TASK REQUIREMENTS
Among the records below, find the lines that contain "turned" and copy each of them.

(Scene comparison data)
== Segment start ==

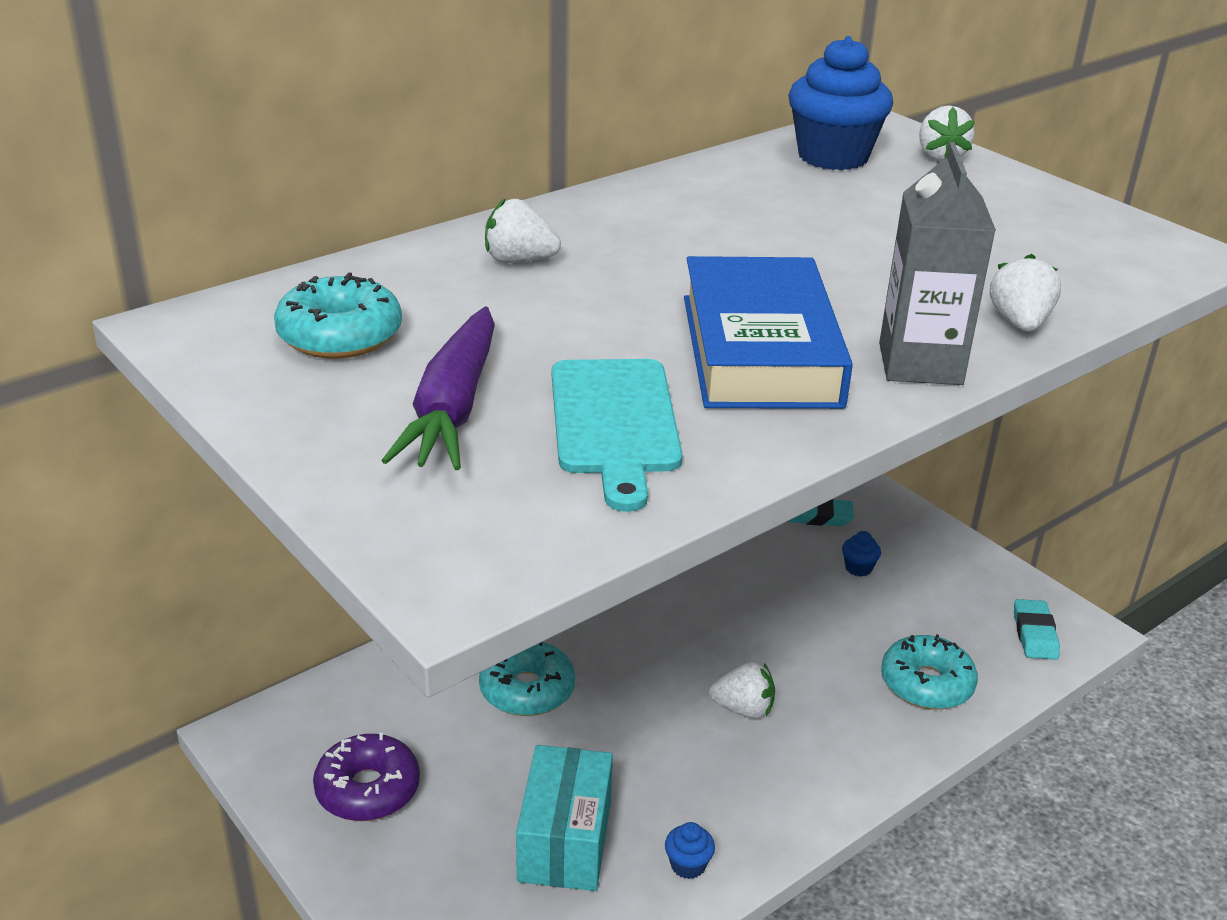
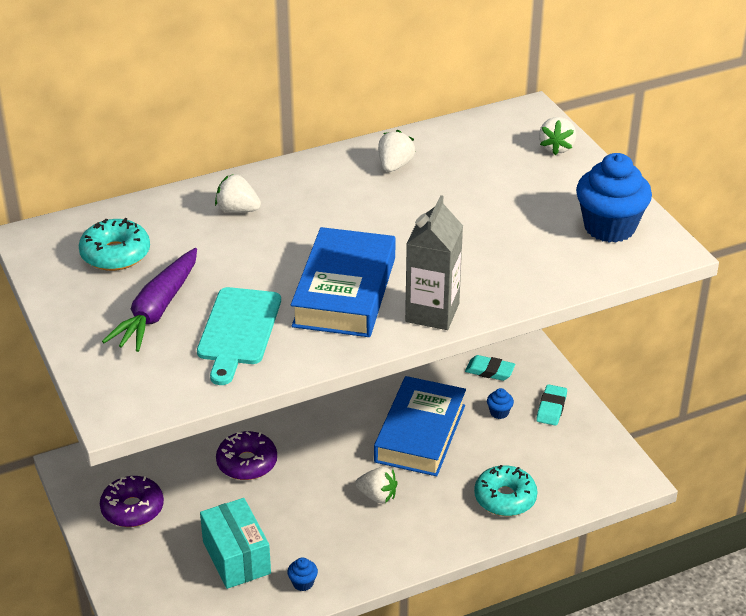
camera: 15 degrees right, 5 degrees up
turquoise donut [479,642,575,716] -> purple donut [216,431,277,480]
turquoise box [516,745,613,891] -> turquoise box turned 45 degrees counterclockwise [200,498,271,589]
blue cupcake [788,36,893,170] -> blue cupcake moved to [576,153,652,243]
white strawberry [990,254,1061,332] -> white strawberry moved to [378,130,415,172]
turquoise eraser [1014,599,1060,660] -> turquoise eraser moved to [536,384,567,426]
none -> blue book [374,376,466,476]

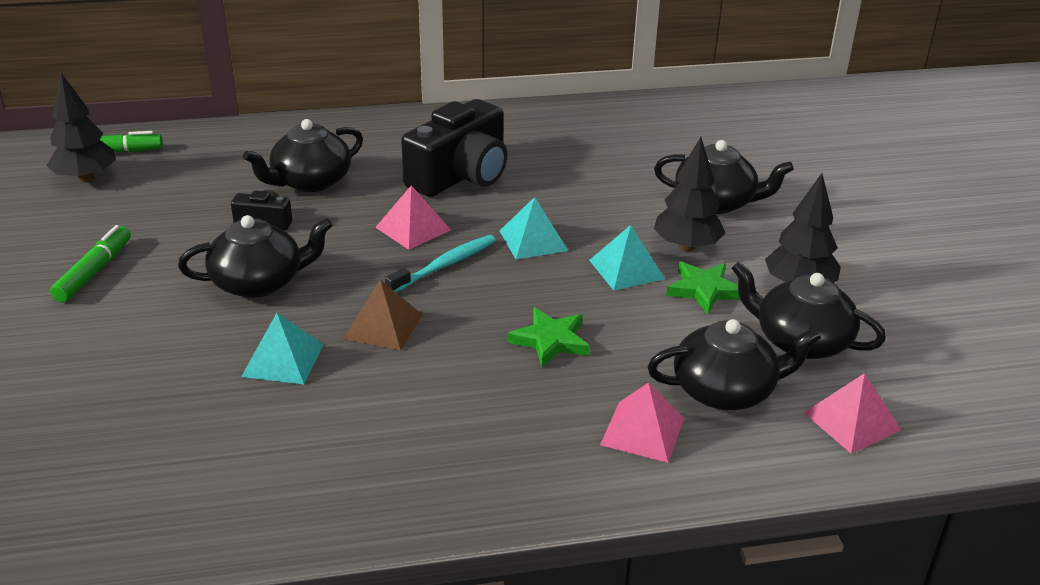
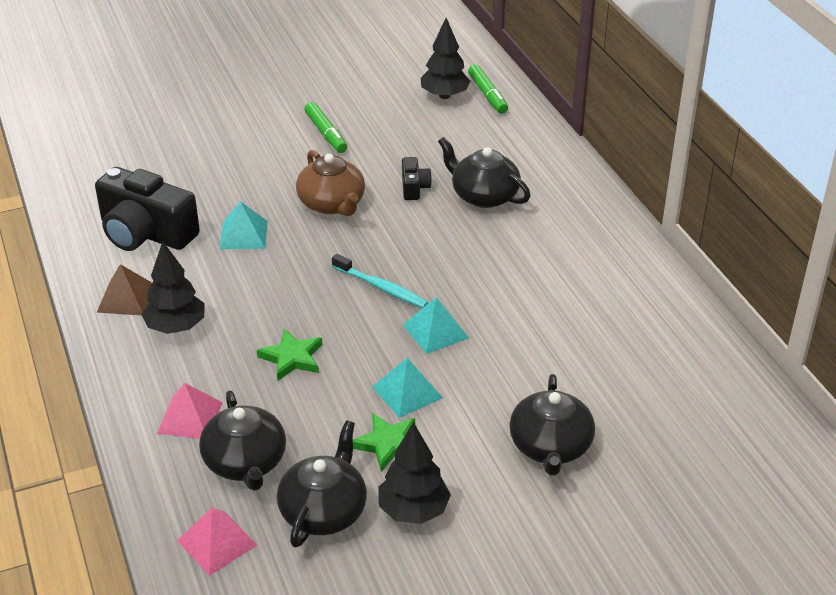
camera: 80 degrees right, 5 degrees up
green marker [50,225,131,302] -> green marker turned 60 degrees clockwise [305,102,347,153]
black teapot [178,215,333,298] -> brown teapot [296,150,365,216]
brown pyramid [343,280,423,350] -> brown pyramid moved to [97,264,152,315]
pink pyramid [375,185,451,250] -> none
black camera [401,99,507,197] -> black camera moved to [95,167,200,251]
black tree [654,137,725,251] -> black tree moved to [141,242,205,334]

== Segment end ==

TASK OUTPUT
turquoise box [516,745,613,891] -> turquoise box turned 45 degrees counterclockwise [200,498,271,589]
green marker [50,225,131,302] -> green marker turned 60 degrees clockwise [305,102,347,153]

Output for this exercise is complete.